[Extracted data entries]

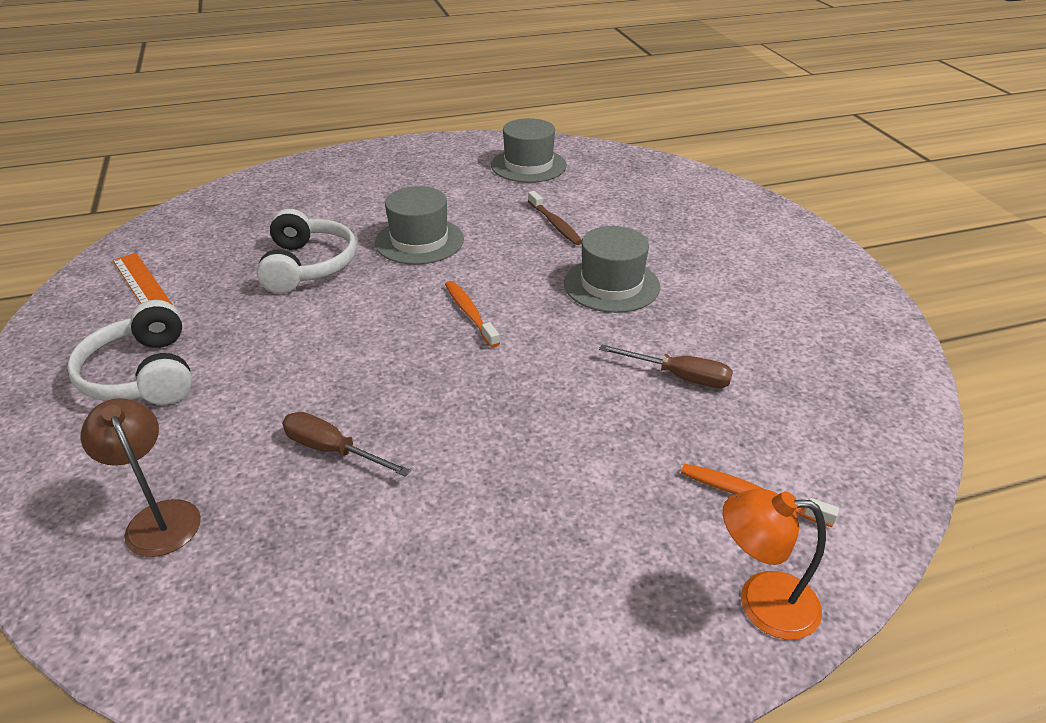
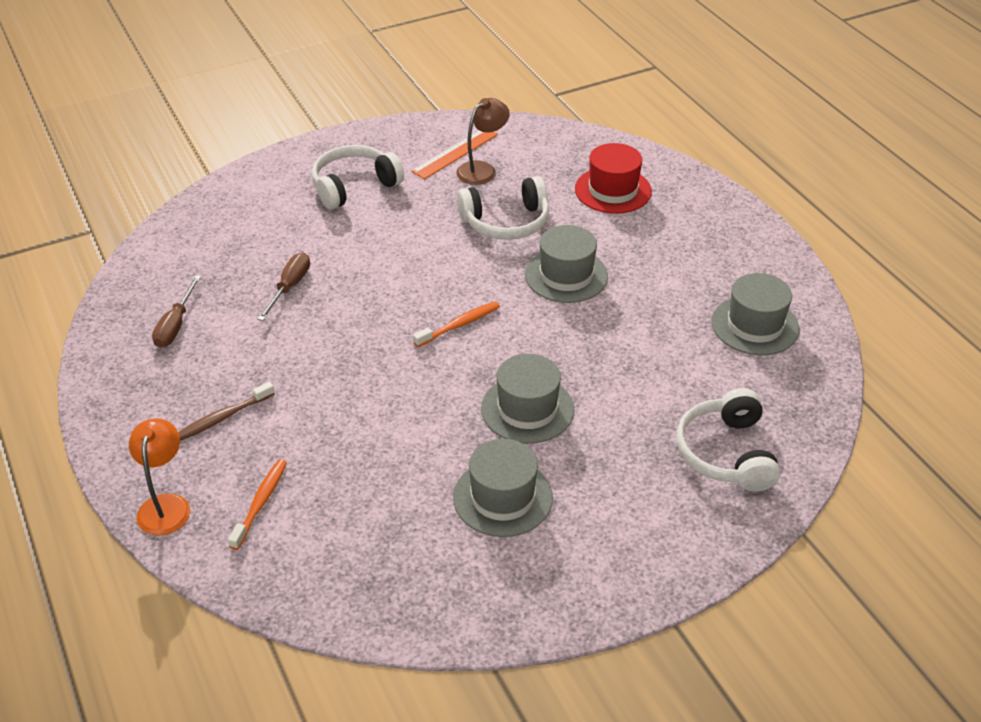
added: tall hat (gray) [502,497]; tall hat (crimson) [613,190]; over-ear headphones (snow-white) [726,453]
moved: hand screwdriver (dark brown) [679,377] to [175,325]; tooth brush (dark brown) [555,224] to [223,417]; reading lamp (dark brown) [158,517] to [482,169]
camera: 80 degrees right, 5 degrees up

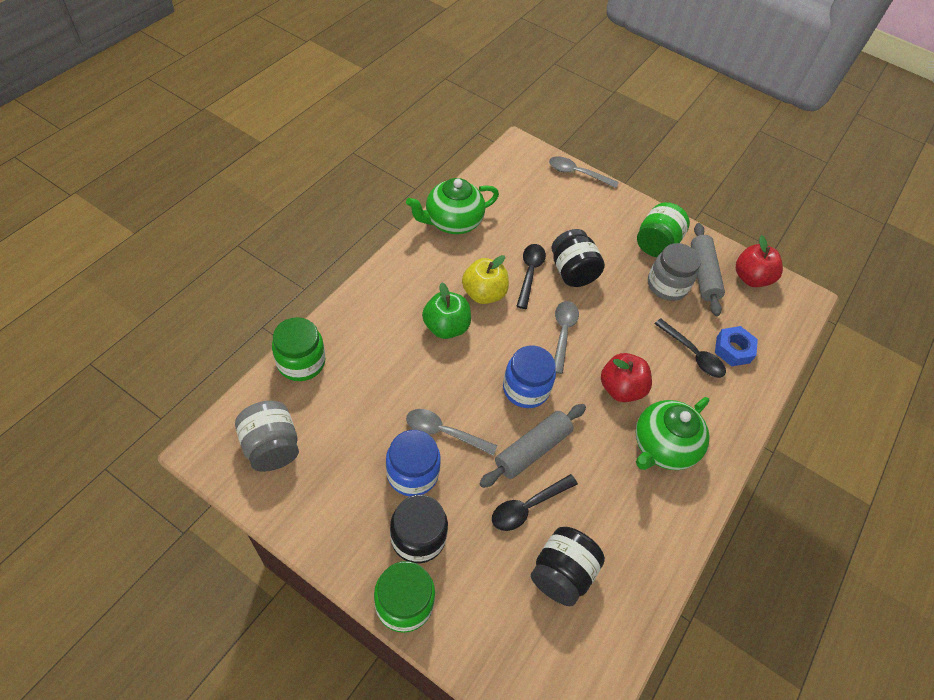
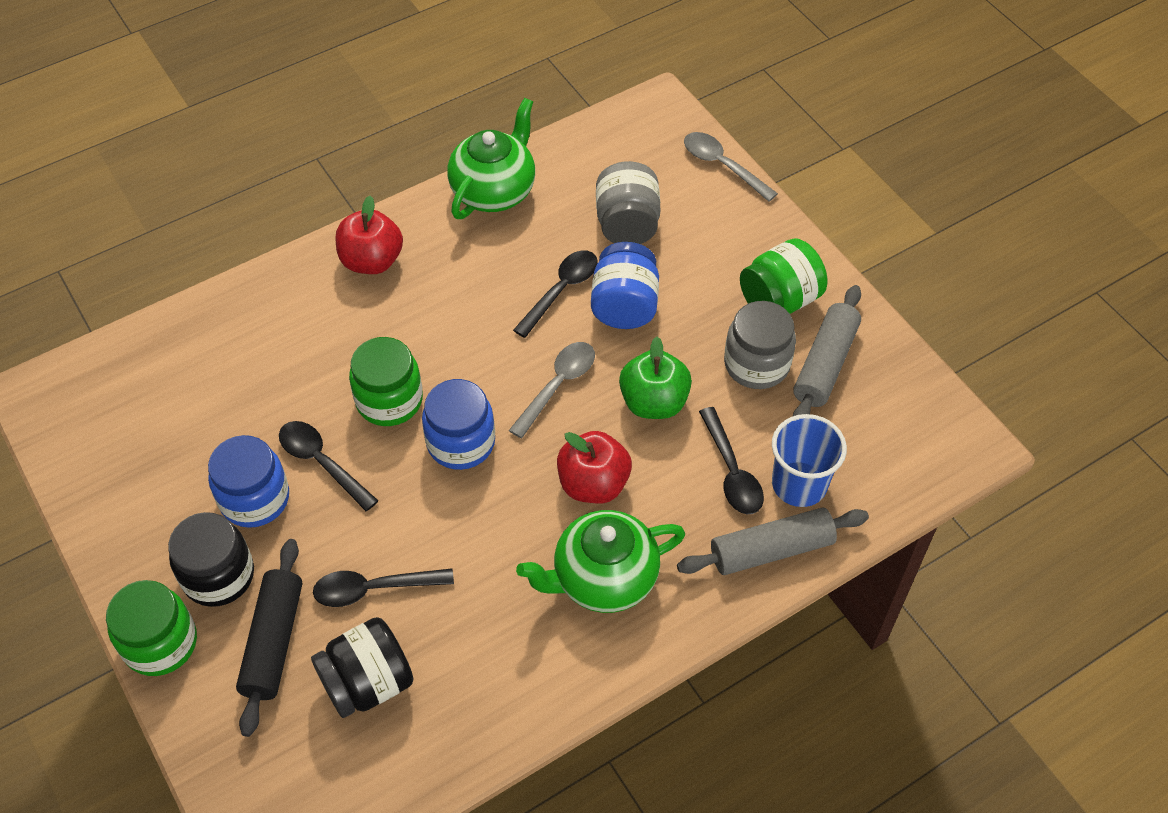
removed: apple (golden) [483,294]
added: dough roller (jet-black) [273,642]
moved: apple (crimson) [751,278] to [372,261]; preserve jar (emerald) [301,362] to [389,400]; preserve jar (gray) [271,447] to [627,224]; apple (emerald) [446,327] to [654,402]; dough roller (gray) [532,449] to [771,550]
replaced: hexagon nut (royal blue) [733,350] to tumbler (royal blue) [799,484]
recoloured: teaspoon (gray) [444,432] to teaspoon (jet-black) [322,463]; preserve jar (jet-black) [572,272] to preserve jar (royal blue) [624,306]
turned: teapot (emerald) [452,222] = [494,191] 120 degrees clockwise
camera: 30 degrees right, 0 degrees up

▸ **Problem to work on**
Give again, word for word, only the lines that run from the top of the data above through the line with "moved: hand screwdriver". Drop the pictures.

▸ **Result**
added: tall hat (gray) [502,497]; tall hat (crimson) [613,190]; over-ear headphones (snow-white) [726,453]
moved: hand screwdriver (dark brown) [679,377] to [175,325]; tooth brush (dark brown) [555,224] to [223,417]; reading lamp (dark brown) [158,517] to [482,169]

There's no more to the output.